Short task: Quote every line of the material below verbatim, keeping each character and the original line order.

Input rows:
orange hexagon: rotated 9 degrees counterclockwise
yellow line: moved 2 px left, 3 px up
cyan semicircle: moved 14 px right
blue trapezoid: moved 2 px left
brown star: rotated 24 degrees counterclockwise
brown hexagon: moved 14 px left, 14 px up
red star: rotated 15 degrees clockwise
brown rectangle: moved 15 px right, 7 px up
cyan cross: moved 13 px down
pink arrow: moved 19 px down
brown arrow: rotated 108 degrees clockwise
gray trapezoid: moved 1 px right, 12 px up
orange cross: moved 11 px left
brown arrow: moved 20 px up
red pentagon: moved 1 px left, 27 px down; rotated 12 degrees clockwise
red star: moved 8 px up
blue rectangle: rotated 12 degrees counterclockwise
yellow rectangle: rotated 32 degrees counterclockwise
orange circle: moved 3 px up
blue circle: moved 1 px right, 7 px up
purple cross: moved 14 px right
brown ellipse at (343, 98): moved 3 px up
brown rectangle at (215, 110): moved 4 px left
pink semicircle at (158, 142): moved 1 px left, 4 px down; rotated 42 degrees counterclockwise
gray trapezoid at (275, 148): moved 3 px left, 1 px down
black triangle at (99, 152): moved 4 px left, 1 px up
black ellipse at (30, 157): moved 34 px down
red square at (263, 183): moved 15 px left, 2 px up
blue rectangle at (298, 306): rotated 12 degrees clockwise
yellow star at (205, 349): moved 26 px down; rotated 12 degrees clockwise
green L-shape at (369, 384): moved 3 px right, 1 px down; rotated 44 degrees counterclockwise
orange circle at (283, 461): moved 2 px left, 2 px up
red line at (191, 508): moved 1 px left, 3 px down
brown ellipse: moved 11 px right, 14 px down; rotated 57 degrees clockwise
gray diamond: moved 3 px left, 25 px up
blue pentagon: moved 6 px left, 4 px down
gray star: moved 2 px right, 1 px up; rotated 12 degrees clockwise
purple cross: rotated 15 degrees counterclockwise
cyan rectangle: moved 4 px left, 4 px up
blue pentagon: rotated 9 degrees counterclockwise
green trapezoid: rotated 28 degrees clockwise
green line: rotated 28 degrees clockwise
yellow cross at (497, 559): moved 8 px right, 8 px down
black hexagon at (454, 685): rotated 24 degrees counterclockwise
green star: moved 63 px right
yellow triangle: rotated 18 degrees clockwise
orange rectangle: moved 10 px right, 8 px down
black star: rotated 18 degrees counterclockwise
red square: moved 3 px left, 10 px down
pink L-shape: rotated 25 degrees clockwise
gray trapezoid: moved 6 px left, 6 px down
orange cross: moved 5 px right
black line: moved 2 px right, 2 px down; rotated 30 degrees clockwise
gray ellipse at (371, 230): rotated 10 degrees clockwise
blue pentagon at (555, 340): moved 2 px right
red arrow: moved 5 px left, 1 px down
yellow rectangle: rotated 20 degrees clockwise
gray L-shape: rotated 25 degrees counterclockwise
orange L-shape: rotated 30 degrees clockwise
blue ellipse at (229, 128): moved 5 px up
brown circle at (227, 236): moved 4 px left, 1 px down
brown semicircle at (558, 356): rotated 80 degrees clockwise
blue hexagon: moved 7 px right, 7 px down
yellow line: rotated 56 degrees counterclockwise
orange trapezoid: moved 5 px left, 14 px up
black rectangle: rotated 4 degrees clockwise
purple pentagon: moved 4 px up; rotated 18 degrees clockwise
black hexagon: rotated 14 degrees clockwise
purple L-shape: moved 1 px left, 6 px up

Output for this task:
orange hexagon: rotated 9 degrees counterclockwise
yellow line: moved 2 px left, 3 px up
cyan semicircle: moved 14 px right
blue trapezoid: moved 2 px left
brown star: rotated 24 degrees counterclockwise
brown hexagon: moved 14 px left, 14 px up
red star: rotated 15 degrees clockwise
brown rectangle: moved 15 px right, 7 px up
cyan cross: moved 13 px down
pink arrow: moved 19 px down
brown arrow: rotated 108 degrees clockwise
gray trapezoid: moved 1 px right, 12 px up
orange cross: moved 11 px left
brown arrow: moved 20 px up
red pentagon: moved 1 px left, 27 px down; rotated 12 degrees clockwise
red star: moved 8 px up
blue rectangle: rotated 12 degrees counterclockwise
yellow rectangle: rotated 32 degrees counterclockwise
orange circle: moved 3 px up
blue circle: moved 1 px right, 7 px up
purple cross: moved 14 px right
brown ellipse at (343, 98): moved 3 px up
brown rectangle at (215, 110): moved 4 px left
pink semicircle at (158, 142): moved 1 px left, 4 px down; rotated 42 degrees counterclockwise
gray trapezoid at (275, 148): moved 3 px left, 1 px down
black triangle at (99, 152): moved 4 px left, 1 px up
black ellipse at (30, 157): moved 34 px down
red square at (263, 183): moved 15 px left, 2 px up
blue rectangle at (298, 306): rotated 12 degrees clockwise
yellow star at (205, 349): moved 26 px down; rotated 12 degrees clockwise
green L-shape at (369, 384): moved 3 px right, 1 px down; rotated 44 degrees counterclockwise
orange circle at (283, 461): moved 2 px left, 2 px up
red line at (191, 508): moved 1 px left, 3 px down
brown ellipse: moved 11 px right, 14 px down; rotated 57 degrees clockwise
gray diamond: moved 3 px left, 25 px up
blue pentagon: moved 6 px left, 4 px down
gray star: moved 2 px right, 1 px up; rotated 12 degrees clockwise
purple cross: rotated 15 degrees counterclockwise
cyan rectangle: moved 4 px left, 4 px up
blue pentagon: rotated 9 degrees counterclockwise
green trapezoid: rotated 28 degrees clockwise
green line: rotated 28 degrees clockwise
yellow cross at (497, 559): moved 8 px right, 8 px down
black hexagon at (454, 685): rotated 24 degrees counterclockwise
green star: moved 63 px right
yellow triangle: rotated 18 degrees clockwise
orange rectangle: moved 10 px right, 8 px down
black star: rotated 18 degrees counterclockwise
red square: moved 3 px left, 10 px down
pink L-shape: rotated 25 degrees clockwise
gray trapezoid: moved 6 px left, 6 px down
orange cross: moved 5 px right
black line: moved 2 px right, 2 px down; rotated 30 degrees clockwise
gray ellipse at (371, 230): rotated 10 degrees clockwise
blue pentagon at (555, 340): moved 2 px right
red arrow: moved 5 px left, 1 px down
yellow rectangle: rotated 20 degrees clockwise
gray L-shape: rotated 25 degrees counterclockwise
orange L-shape: rotated 30 degrees clockwise
blue ellipse at (229, 128): moved 5 px up
brown circle at (227, 236): moved 4 px left, 1 px down
brown semicircle at (558, 356): rotated 80 degrees clockwise
blue hexagon: moved 7 px right, 7 px down
yellow line: rotated 56 degrees counterclockwise
orange trapezoid: moved 5 px left, 14 px up
black rectangle: rotated 4 degrees clockwise
purple pentagon: moved 4 px up; rotated 18 degrees clockwise
black hexagon: rotated 14 degrees clockwise
purple L-shape: moved 1 px left, 6 px up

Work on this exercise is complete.